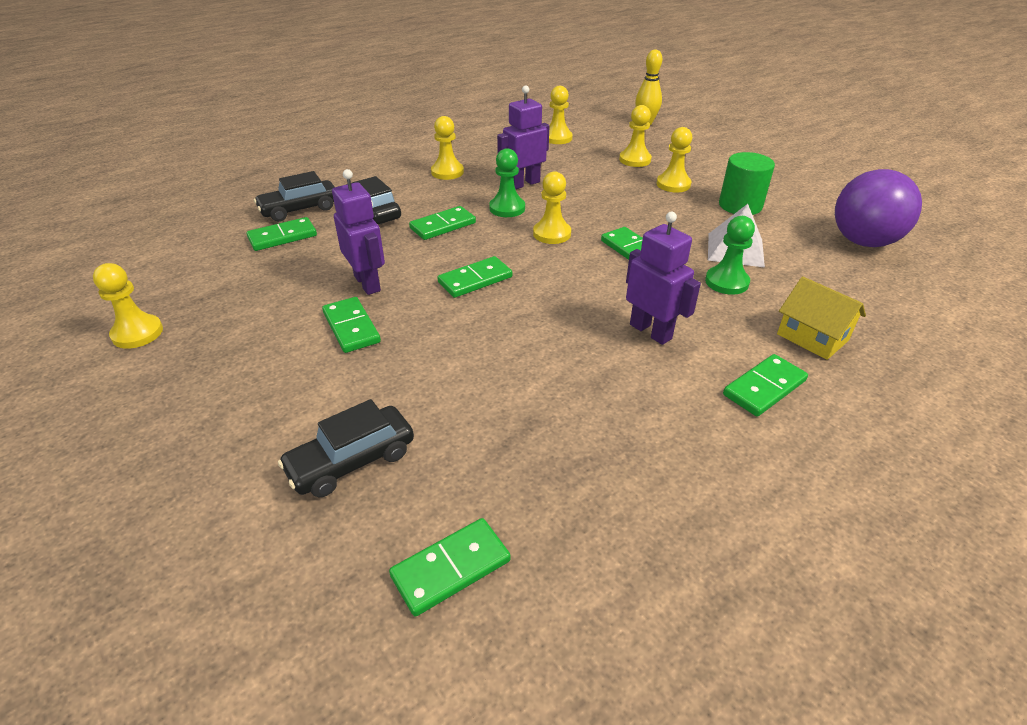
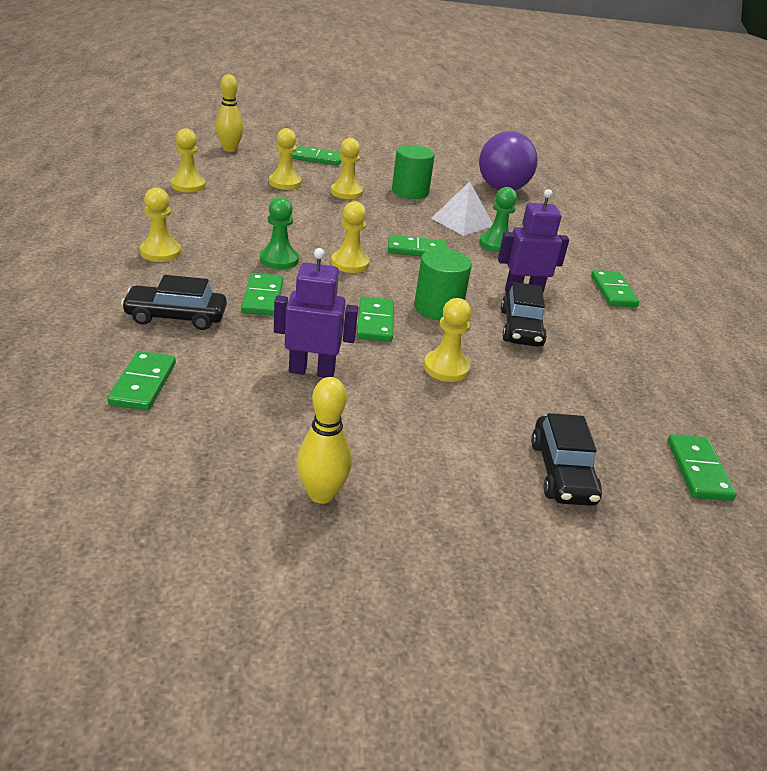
camera: 60 degrees left, 5 degrees down
yellow pawn [93,263,163,349] -> yellow pawn moved to [424,298,471,382]
black car [254,171,334,222] -> black car moved to [501,282,547,347]
green domino [322,297,381,353] -> green domino moved to [292,146,342,165]
purple robot [497,85,549,190] -> none
yellow house [777,276,866,360] -> none
none -> yellow bowling pin [297,377,352,504]
none -> green cylinder [414,249,472,320]

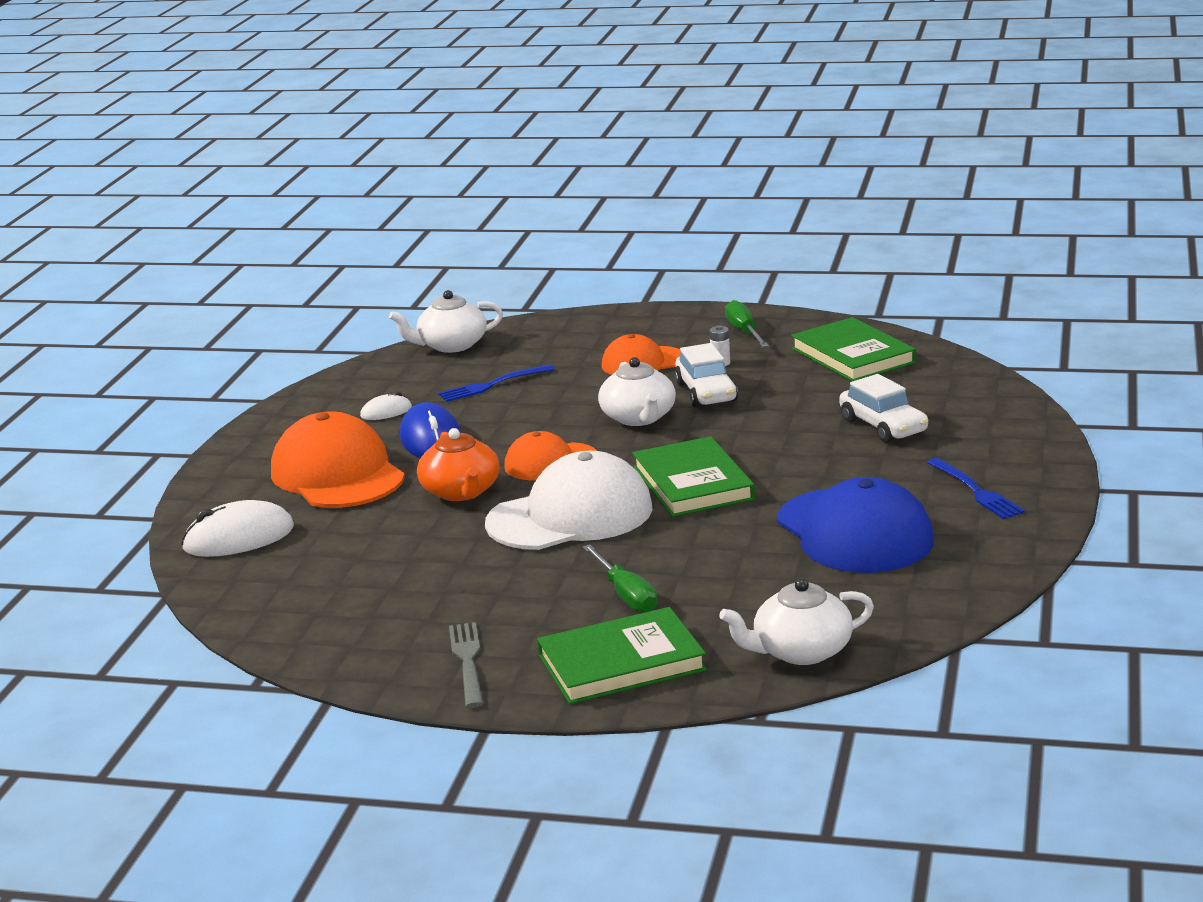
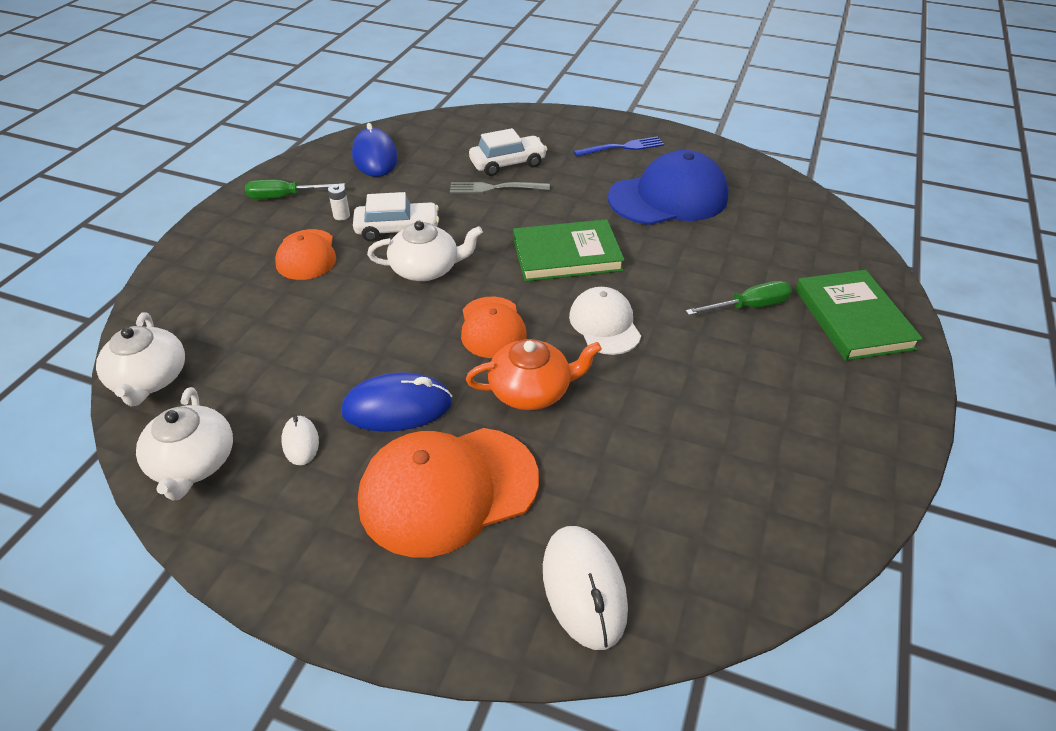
camera: 85 degrees left, 20 degrees up
blue fork [438,365,555,402] -> none
grey fork [449,622,483,708] -> grey fork moved to [450,182,550,193]
white cap [485,451,653,550] -> white cap [569,287,641,355], size x0.59
white teapot [719,578,874,665] -> white teapot moved to [136,387,233,501]
green book [791,317,916,381] -> blue mouse [352,123,398,177]

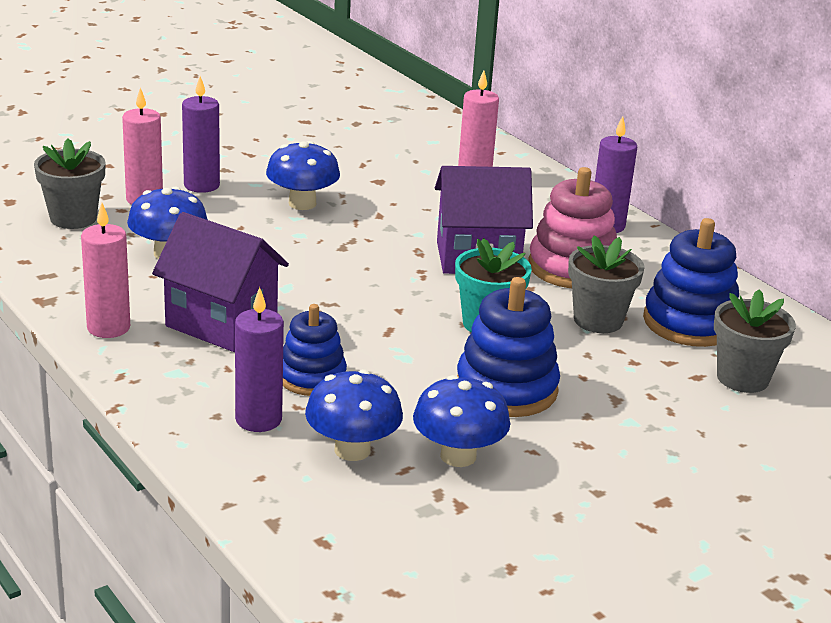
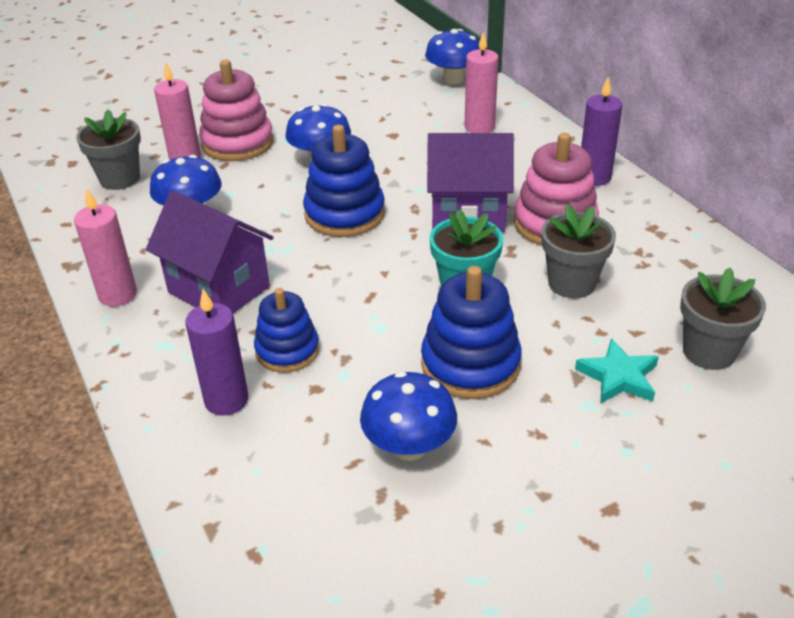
camera: 10 degrees right, 10 degrees up
purple candle [182,76,220,193] -> pink stacking toy [199,60,273,161]
blue mushroom [305,369,403,461] -> blue mushroom moved to [425,29,480,84]
blue stacking toy [643,218,739,347] -> blue stacking toy moved to [303,125,385,237]
none -> turquoise star [575,338,659,404]

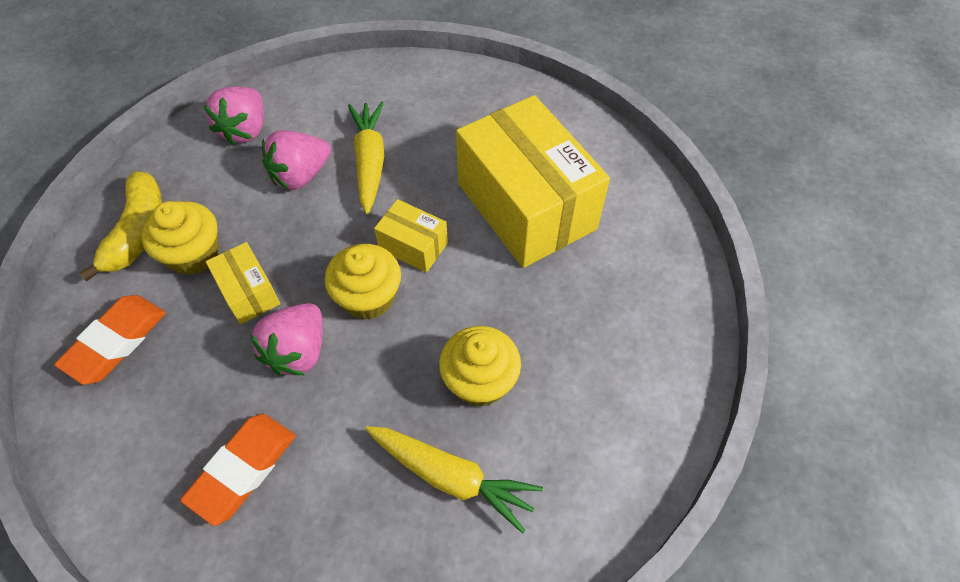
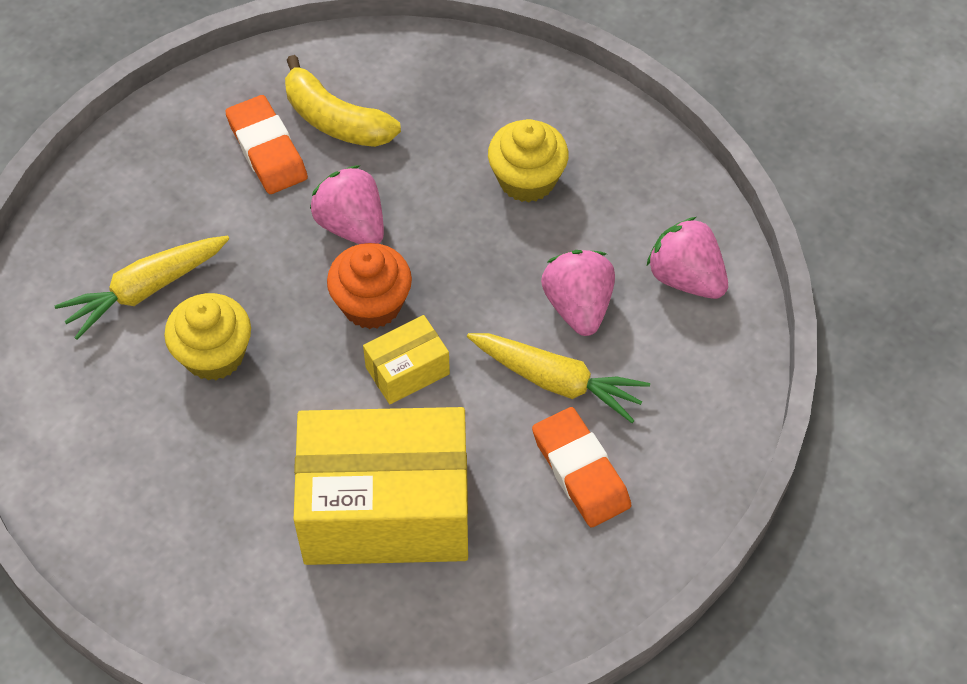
camera: 120 degrees right, 0 degrees up
orange eraser [54,295,166,385] -> orange eraser moved to [532,407,631,528]
yellow banana [79,171,162,281] -> yellow banana moved to [285,55,401,147]
yellow box [206,242,280,324] -> none
yellow cupcake [325,244,401,320] -> orange cupcake [327,243,412,329]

--*--

TASK PROMPT:
Search the entries above for "orange". Return every line that has it.

SOLVED EXERCISE:
orange eraser [54,295,166,385] -> orange eraser moved to [532,407,631,528]
yellow cupcake [325,244,401,320] -> orange cupcake [327,243,412,329]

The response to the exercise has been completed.